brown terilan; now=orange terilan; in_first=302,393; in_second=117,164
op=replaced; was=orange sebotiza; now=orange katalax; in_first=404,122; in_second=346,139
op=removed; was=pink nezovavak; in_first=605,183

________________________________________

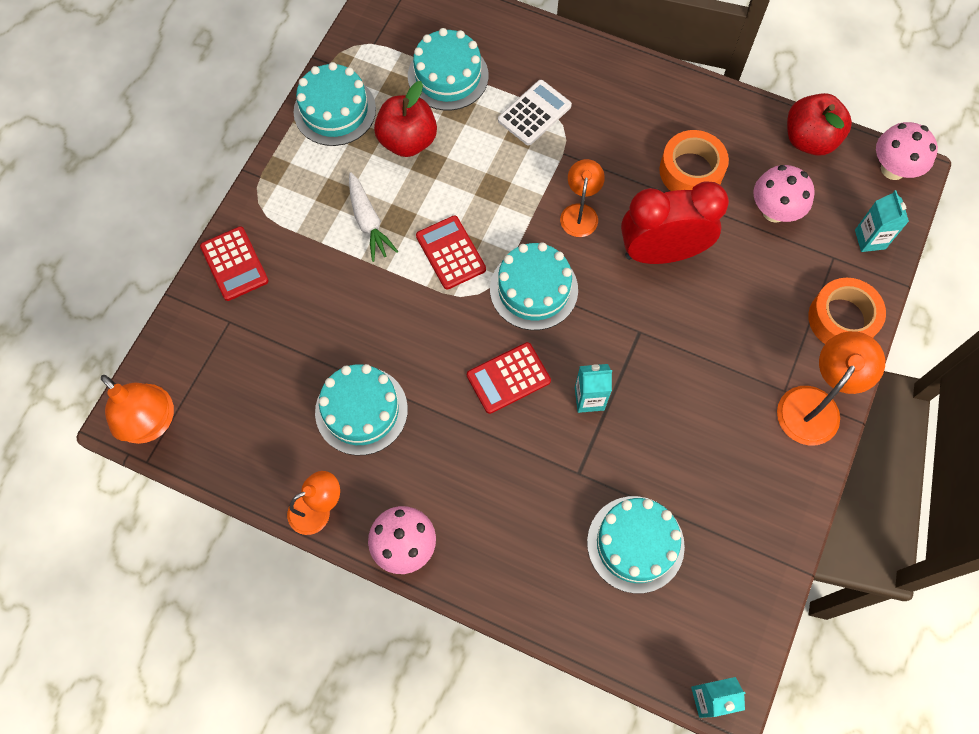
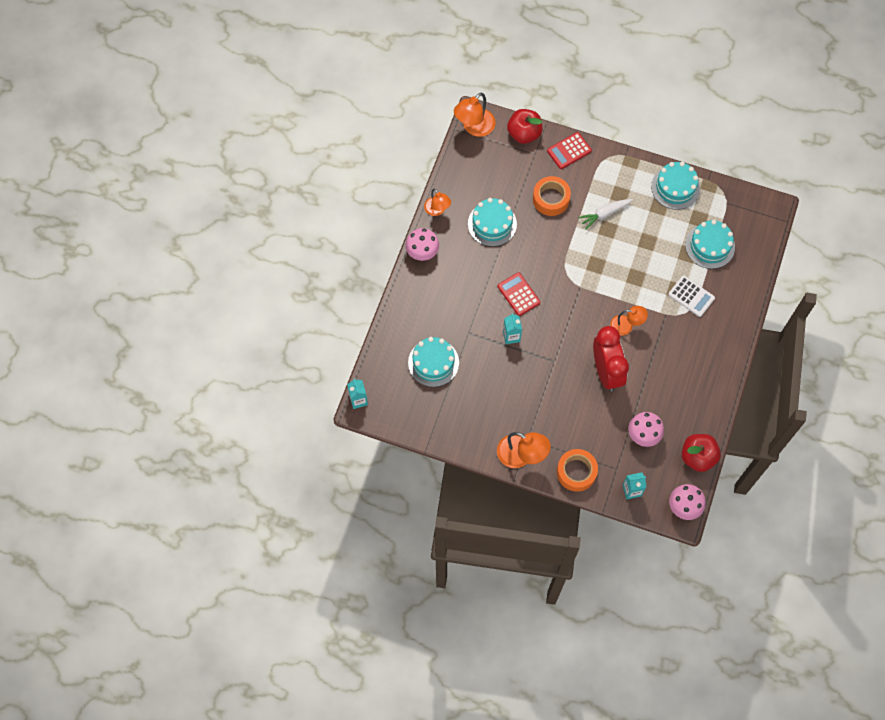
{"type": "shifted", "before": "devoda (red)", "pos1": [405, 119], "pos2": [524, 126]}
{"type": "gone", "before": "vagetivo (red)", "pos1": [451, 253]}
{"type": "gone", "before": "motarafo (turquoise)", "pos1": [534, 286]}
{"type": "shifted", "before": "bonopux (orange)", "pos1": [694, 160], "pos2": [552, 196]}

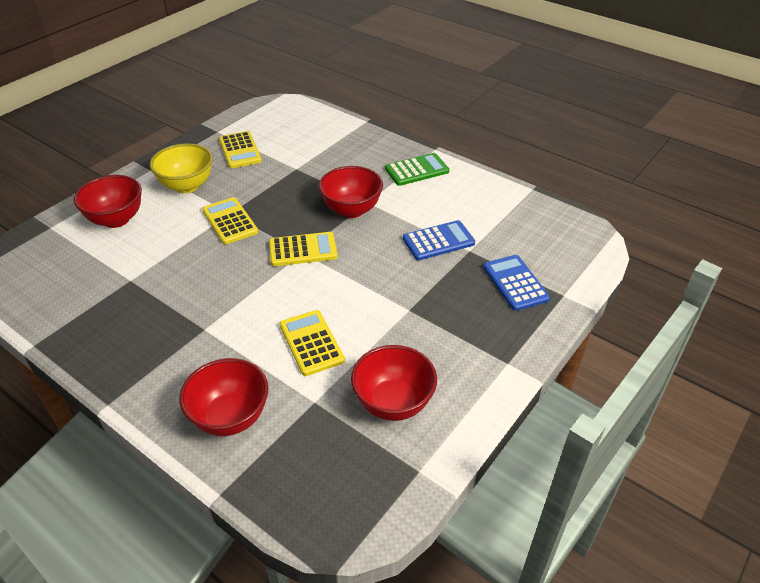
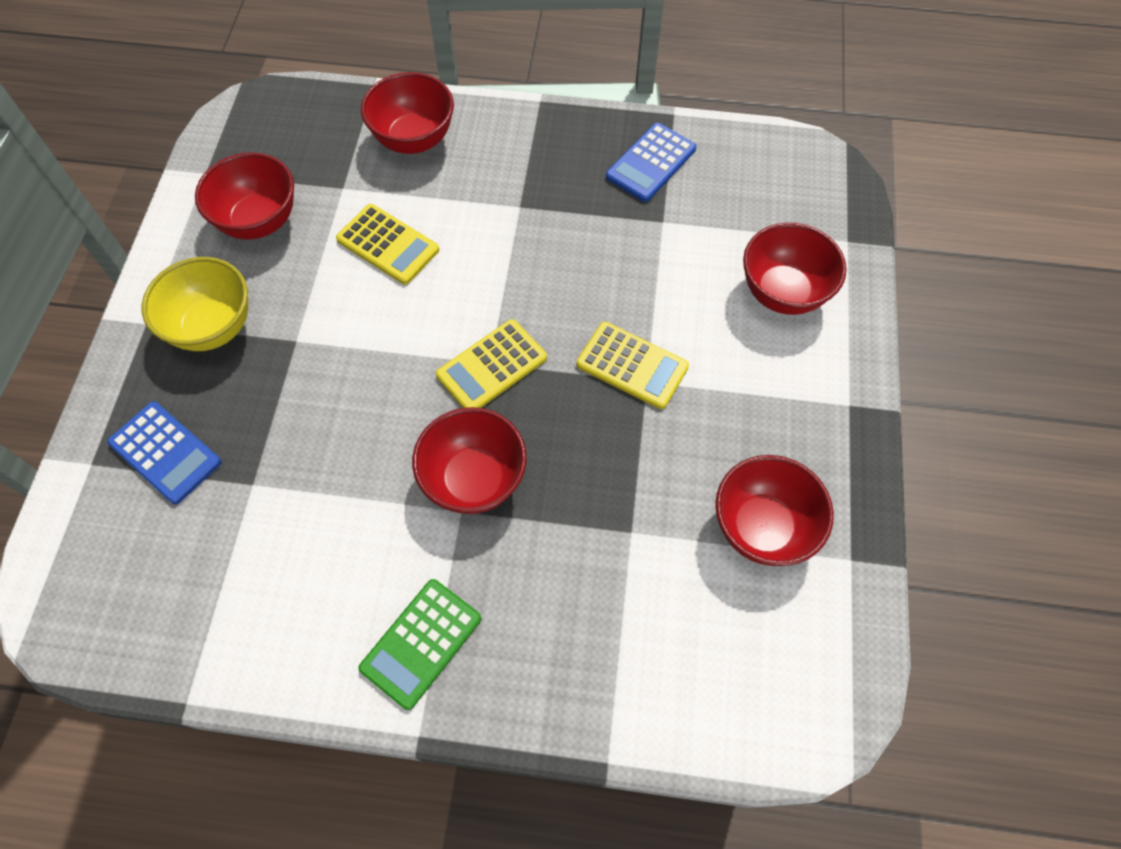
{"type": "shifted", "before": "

________________________________________

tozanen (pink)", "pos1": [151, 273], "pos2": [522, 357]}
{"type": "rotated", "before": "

________________________________________

— TASK STATEMENT —
Your answer should consist of every line from the entries that holds "gone".

— EXERCISE OUTPUT —
{"type": "gone", "before": "vagetivo (red)", "pos1": [451, 253]}
{"type": "gone", "before": "motarafo (turquoise)", "pos1": [534, 286]}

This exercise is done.